EXERCISE DESCRIPTION - Where "none" appears in a line of the entries below, that line should be copied.

MATERIAL SUPPLIED -
####################
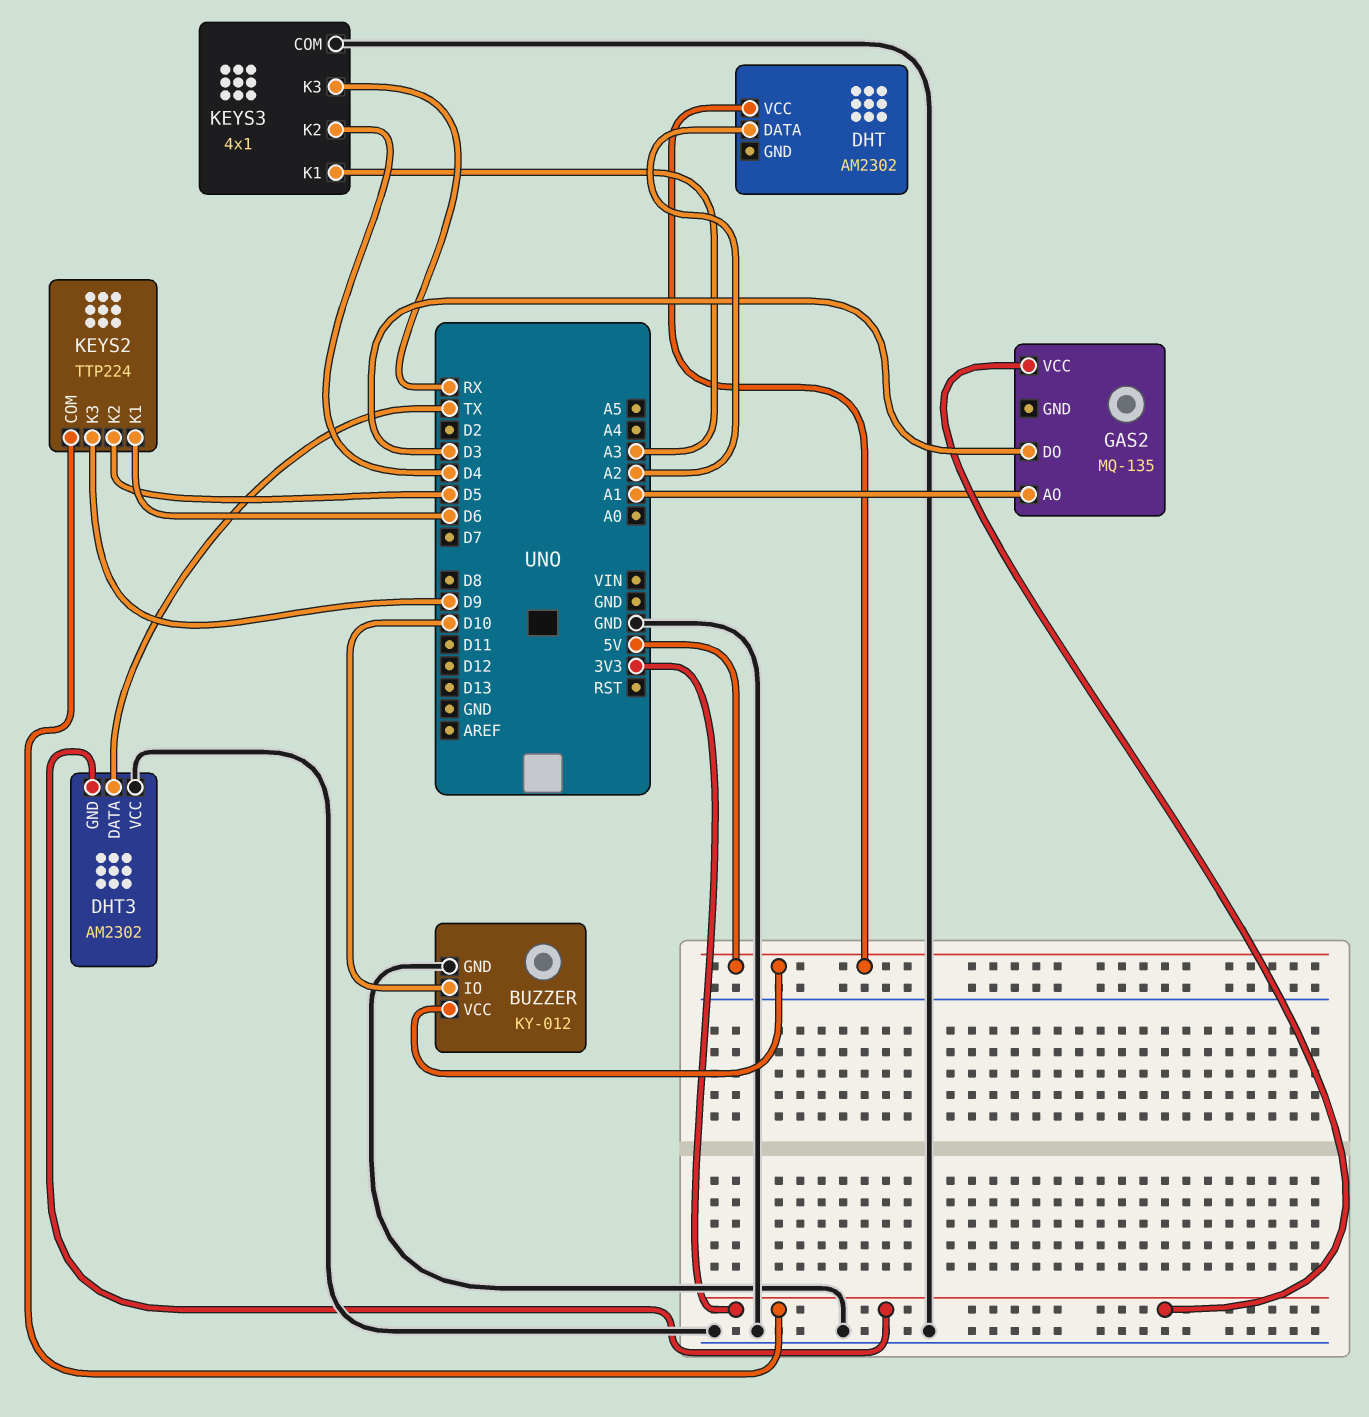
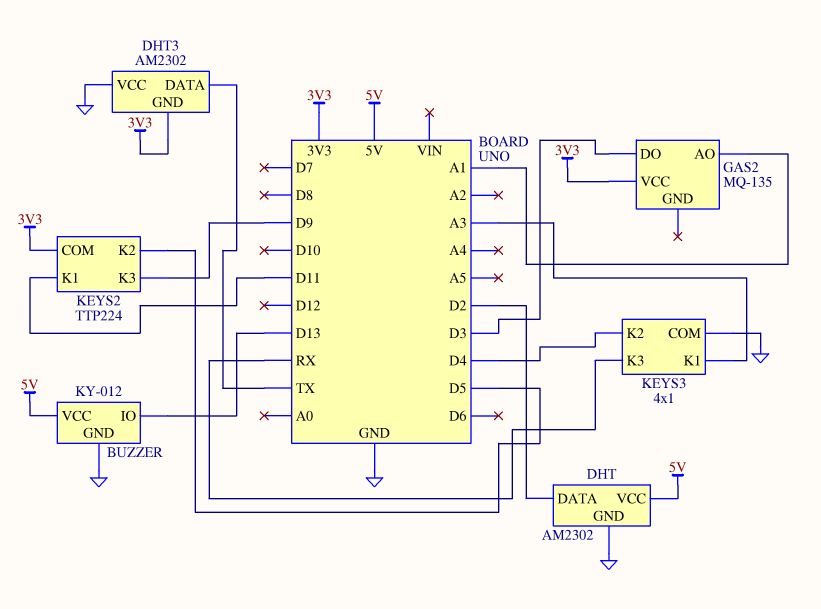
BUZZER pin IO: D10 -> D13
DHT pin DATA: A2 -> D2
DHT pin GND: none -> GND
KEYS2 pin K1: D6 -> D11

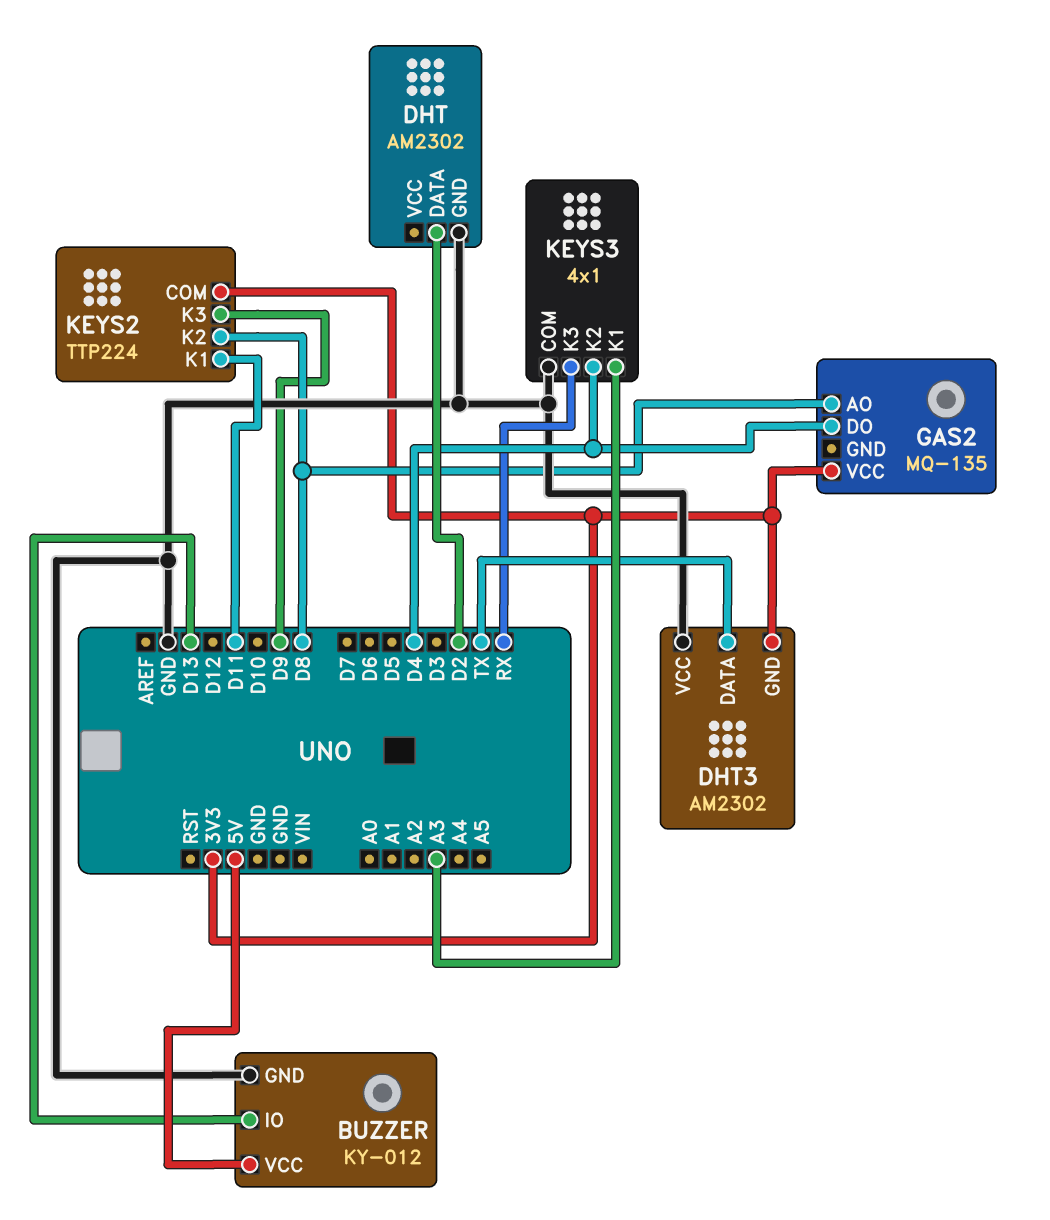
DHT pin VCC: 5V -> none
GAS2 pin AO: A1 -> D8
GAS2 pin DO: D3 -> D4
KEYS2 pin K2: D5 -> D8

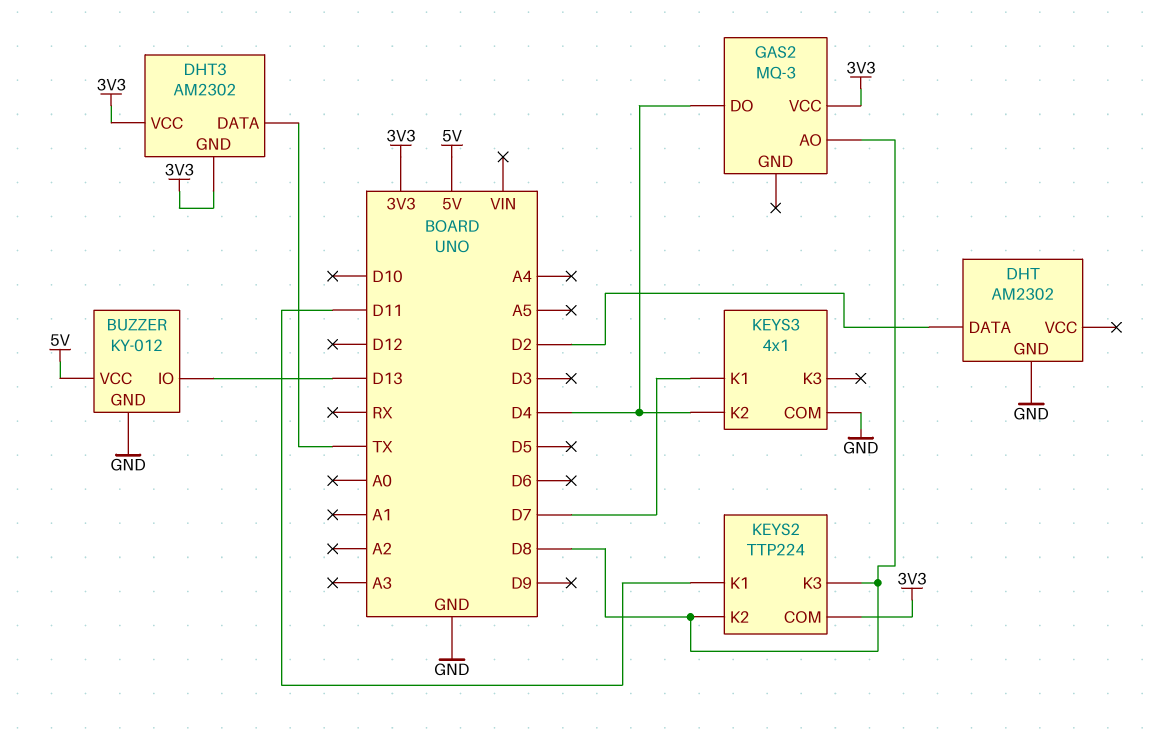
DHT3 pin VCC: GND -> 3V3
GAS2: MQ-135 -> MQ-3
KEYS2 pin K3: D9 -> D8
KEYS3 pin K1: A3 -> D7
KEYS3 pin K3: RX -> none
####################
SOLUTION TO THIS PROBLEM -
DHT pin GND: none -> GND
DHT pin VCC: 5V -> none
KEYS3 pin K3: RX -> none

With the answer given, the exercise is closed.